Imprima sem alterações tudo o que vai do início dos itens até a linha que contém "blue hexagon: moved 16", incluindo essa linha.

■ MATERIAL FORNECIDO ■
════════
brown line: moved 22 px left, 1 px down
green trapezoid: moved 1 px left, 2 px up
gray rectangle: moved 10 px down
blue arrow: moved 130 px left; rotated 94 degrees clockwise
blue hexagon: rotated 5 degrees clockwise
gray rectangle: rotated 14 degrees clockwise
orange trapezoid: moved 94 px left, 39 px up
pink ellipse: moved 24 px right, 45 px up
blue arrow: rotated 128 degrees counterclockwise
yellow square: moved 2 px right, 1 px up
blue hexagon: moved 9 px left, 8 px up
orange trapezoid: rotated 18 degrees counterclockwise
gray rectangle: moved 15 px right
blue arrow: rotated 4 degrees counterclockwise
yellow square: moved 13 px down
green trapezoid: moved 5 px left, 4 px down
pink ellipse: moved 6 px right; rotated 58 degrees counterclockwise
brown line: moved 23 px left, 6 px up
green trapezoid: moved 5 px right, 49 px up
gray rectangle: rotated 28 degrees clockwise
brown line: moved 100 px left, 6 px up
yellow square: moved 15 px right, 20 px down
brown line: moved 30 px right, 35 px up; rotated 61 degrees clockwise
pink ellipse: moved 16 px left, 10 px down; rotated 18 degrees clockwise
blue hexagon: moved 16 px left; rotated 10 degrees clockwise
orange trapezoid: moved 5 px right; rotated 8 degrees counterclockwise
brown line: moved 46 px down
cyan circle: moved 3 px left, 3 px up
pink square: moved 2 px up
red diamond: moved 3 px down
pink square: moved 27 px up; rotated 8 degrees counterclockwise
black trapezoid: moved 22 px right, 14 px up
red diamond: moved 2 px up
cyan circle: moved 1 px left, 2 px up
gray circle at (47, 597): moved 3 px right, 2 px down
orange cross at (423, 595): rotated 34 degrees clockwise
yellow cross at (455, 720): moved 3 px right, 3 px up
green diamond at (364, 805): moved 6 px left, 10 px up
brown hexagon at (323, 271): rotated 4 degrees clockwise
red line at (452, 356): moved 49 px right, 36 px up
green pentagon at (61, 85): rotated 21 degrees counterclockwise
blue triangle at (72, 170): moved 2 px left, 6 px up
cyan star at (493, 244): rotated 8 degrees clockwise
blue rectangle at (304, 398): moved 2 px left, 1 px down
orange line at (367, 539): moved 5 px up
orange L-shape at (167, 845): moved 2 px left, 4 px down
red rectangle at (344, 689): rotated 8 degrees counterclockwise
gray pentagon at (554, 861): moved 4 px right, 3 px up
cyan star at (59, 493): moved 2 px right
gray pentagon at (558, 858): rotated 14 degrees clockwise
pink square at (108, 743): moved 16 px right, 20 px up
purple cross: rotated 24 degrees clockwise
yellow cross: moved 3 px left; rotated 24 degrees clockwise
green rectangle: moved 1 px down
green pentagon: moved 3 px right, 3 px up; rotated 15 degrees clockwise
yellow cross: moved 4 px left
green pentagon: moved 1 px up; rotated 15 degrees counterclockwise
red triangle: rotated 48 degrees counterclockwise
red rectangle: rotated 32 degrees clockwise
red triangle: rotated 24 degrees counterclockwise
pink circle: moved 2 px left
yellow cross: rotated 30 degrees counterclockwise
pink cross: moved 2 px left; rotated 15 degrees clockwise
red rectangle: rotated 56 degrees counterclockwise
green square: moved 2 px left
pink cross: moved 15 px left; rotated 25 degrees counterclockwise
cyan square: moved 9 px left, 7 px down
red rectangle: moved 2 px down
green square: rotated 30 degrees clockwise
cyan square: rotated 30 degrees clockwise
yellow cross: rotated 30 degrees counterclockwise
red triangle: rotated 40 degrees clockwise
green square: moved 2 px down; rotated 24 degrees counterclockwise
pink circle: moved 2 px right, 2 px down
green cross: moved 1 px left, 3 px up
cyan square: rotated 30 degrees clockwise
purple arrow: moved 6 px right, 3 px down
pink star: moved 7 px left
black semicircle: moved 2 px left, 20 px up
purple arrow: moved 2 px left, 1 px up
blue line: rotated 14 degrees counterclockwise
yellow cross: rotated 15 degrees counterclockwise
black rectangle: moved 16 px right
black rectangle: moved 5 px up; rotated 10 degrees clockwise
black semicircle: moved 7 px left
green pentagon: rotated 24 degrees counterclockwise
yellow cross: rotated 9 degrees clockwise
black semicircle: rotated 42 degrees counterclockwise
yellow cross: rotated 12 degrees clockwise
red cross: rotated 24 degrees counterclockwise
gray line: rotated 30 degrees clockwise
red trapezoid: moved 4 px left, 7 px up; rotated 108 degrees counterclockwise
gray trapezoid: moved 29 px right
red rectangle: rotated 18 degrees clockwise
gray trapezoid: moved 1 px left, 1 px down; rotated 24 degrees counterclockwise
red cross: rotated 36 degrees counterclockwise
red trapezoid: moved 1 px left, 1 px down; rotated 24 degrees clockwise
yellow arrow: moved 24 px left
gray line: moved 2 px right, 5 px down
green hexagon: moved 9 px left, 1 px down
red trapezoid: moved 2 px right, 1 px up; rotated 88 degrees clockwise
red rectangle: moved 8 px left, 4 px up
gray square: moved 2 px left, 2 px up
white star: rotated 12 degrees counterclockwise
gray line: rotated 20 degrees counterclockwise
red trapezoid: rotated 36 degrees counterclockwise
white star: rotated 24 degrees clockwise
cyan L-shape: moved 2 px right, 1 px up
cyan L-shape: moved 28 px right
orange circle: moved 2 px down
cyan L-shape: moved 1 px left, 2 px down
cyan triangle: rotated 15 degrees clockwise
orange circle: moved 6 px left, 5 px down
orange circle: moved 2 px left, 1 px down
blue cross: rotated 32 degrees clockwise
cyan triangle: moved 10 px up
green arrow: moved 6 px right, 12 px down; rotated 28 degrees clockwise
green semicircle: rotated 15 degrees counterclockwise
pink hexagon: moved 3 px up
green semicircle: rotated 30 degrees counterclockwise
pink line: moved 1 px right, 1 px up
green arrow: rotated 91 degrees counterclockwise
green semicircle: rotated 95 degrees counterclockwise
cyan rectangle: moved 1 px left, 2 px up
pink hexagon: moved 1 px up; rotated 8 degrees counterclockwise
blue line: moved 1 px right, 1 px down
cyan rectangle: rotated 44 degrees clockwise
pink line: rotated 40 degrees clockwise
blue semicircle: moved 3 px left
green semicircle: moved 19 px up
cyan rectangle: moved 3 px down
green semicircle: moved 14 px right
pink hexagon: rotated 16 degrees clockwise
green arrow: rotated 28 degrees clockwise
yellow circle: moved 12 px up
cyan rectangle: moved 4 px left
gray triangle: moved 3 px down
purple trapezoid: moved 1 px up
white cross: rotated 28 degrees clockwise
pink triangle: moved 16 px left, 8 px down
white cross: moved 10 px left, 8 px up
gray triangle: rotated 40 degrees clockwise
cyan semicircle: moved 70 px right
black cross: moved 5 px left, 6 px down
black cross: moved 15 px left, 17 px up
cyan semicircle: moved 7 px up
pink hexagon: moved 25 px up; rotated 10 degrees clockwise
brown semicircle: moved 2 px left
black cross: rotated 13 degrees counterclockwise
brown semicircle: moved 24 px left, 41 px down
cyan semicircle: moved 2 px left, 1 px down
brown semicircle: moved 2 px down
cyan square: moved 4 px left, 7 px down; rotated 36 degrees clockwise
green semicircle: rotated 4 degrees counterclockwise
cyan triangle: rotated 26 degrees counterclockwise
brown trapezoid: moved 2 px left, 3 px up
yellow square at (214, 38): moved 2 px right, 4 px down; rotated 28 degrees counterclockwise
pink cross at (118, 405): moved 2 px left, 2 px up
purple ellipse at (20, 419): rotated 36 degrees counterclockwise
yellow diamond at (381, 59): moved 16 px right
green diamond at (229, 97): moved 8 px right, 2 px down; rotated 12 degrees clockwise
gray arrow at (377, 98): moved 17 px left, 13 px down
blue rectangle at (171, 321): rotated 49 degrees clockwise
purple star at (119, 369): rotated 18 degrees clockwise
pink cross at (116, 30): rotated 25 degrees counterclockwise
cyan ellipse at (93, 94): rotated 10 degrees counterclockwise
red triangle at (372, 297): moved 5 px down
════════
■ RESOLUÇÃO ESCRITA ■
brown line: moved 22 px left, 1 px down
green trapezoid: moved 1 px left, 2 px up
gray rectangle: moved 10 px down
blue arrow: moved 130 px left; rotated 94 degrees clockwise
blue hexagon: rotated 5 degrees clockwise
gray rectangle: rotated 14 degrees clockwise
orange trapezoid: moved 94 px left, 39 px up
pink ellipse: moved 24 px right, 45 px up
blue arrow: rotated 128 degrees counterclockwise
yellow square: moved 2 px right, 1 px up
blue hexagon: moved 9 px left, 8 px up
orange trapezoid: rotated 18 degrees counterclockwise
gray rectangle: moved 15 px right
blue arrow: rotated 4 degrees counterclockwise
yellow square: moved 13 px down
green trapezoid: moved 5 px left, 4 px down
pink ellipse: moved 6 px right; rotated 58 degrees counterclockwise
brown line: moved 23 px left, 6 px up
green trapezoid: moved 5 px right, 49 px up
gray rectangle: rotated 28 degrees clockwise
brown line: moved 100 px left, 6 px up
yellow square: moved 15 px right, 20 px down
brown line: moved 30 px right, 35 px up; rotated 61 degrees clockwise
pink ellipse: moved 16 px left, 10 px down; rotated 18 degrees clockwise
blue hexagon: moved 16 px left; rotated 10 degrees clockwise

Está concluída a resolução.